Task » Retype the records below word for word and omit any image.

Extracted entries »

───

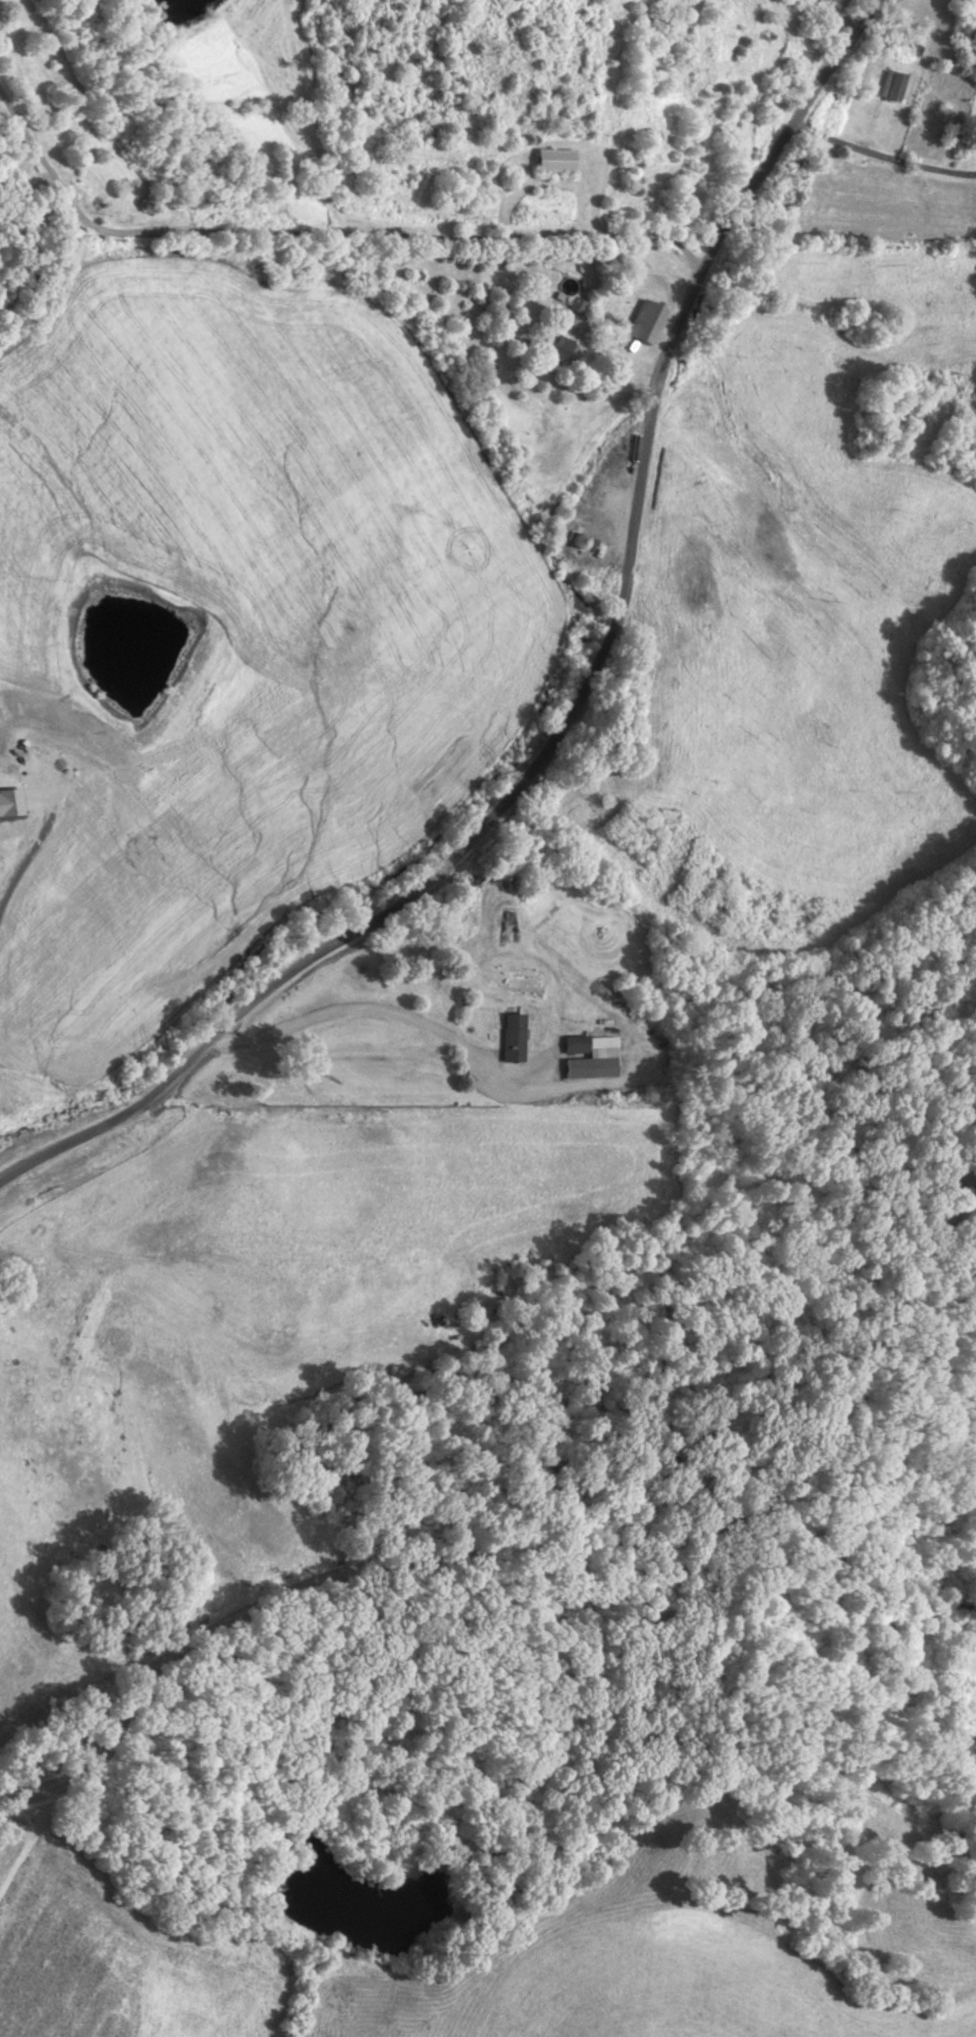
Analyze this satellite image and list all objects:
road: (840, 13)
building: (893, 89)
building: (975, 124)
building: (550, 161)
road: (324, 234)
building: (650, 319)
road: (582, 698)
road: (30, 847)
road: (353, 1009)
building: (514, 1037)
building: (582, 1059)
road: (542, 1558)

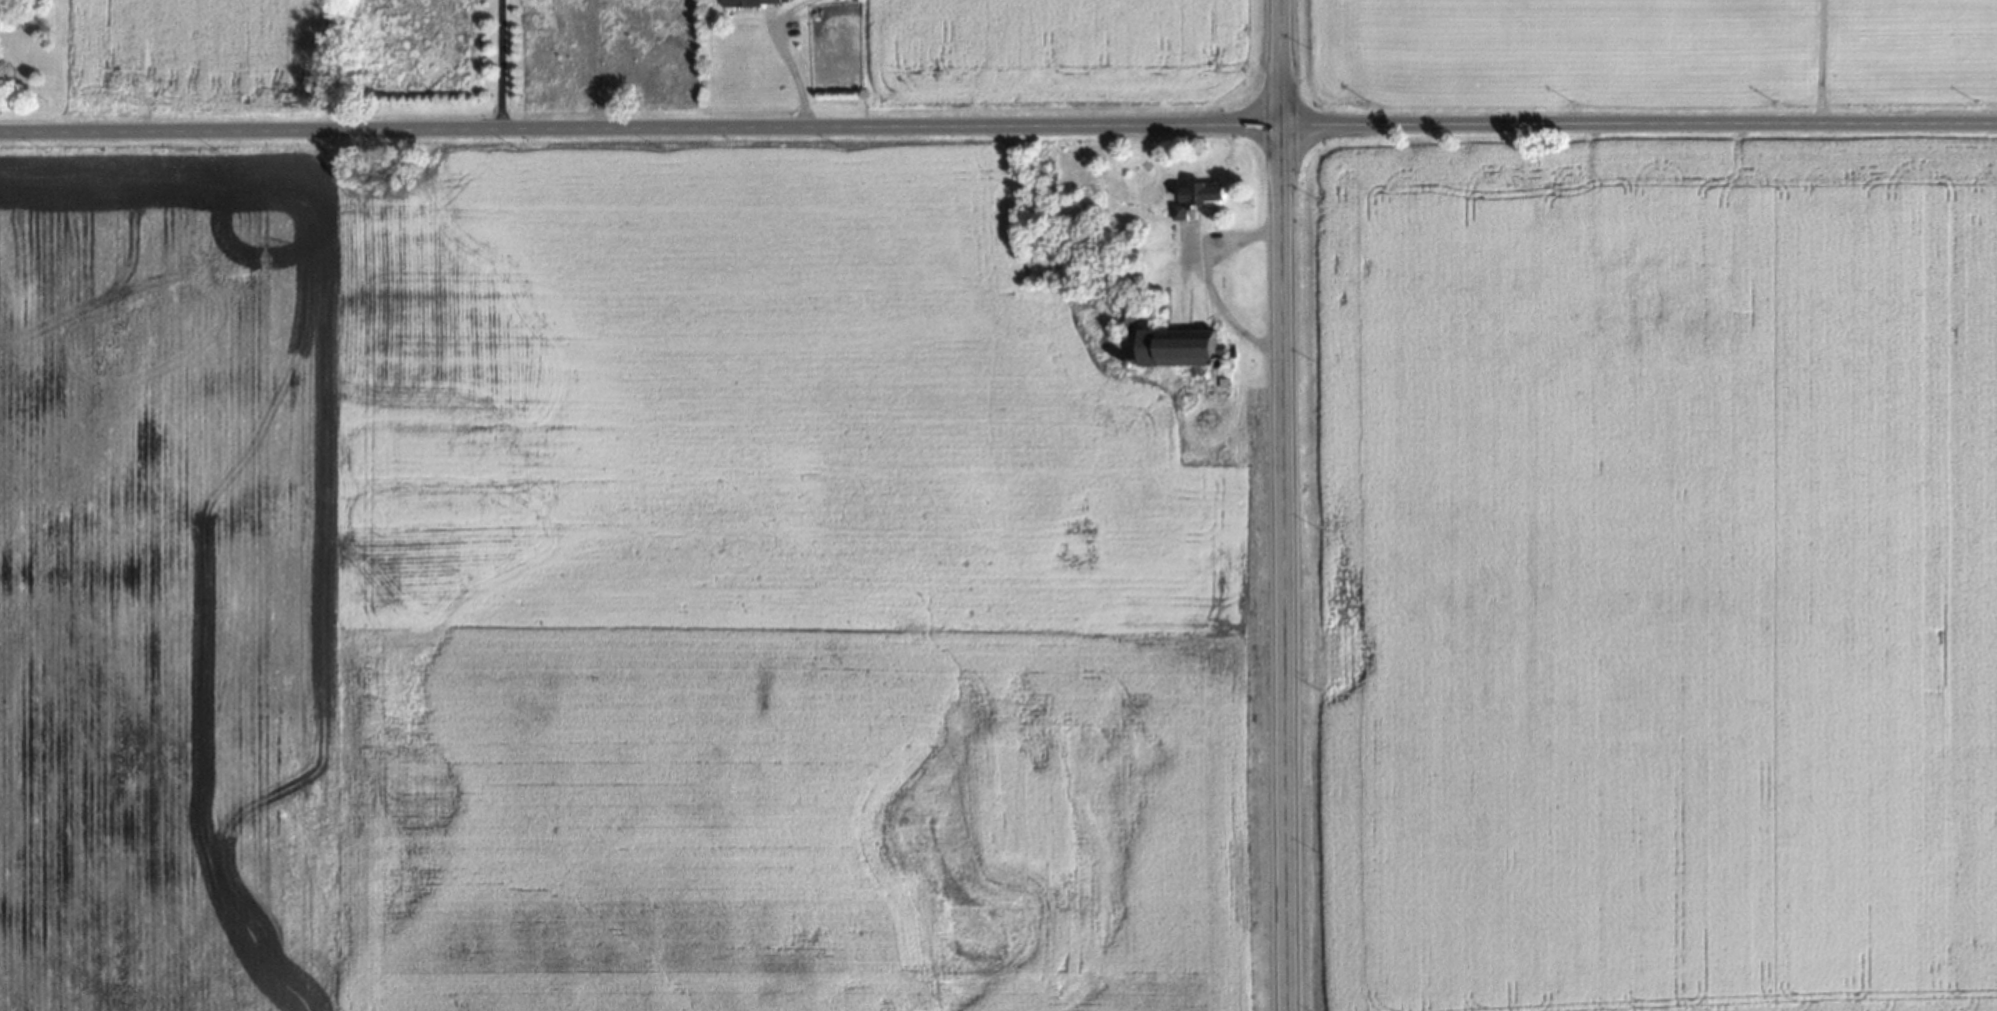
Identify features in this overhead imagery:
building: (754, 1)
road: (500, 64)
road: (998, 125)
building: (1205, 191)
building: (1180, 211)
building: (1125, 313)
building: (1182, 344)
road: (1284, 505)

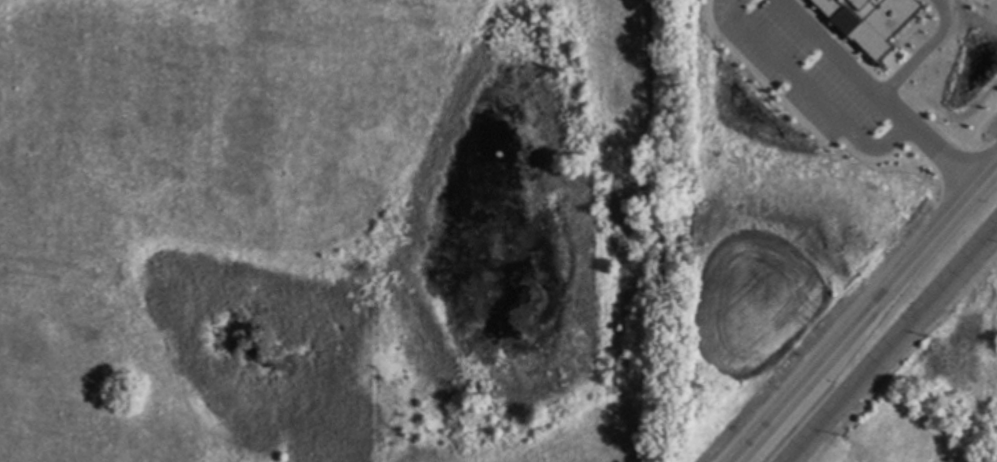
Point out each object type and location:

───

Output »
Analyze this satellite image and list all objects:
road: (840, 13)
building: (893, 89)
building: (975, 124)
building: (550, 161)
road: (324, 234)
building: (650, 319)
road: (582, 698)
road: (30, 847)
road: (353, 1009)
building: (514, 1037)
building: (582, 1059)
road: (542, 1558)

Identify features in this overhead imagery:
building: (754, 1)
road: (500, 64)
road: (998, 125)
building: (1205, 191)
building: (1180, 211)
building: (1125, 313)
building: (1182, 344)
road: (1284, 505)

Point out each object type and location:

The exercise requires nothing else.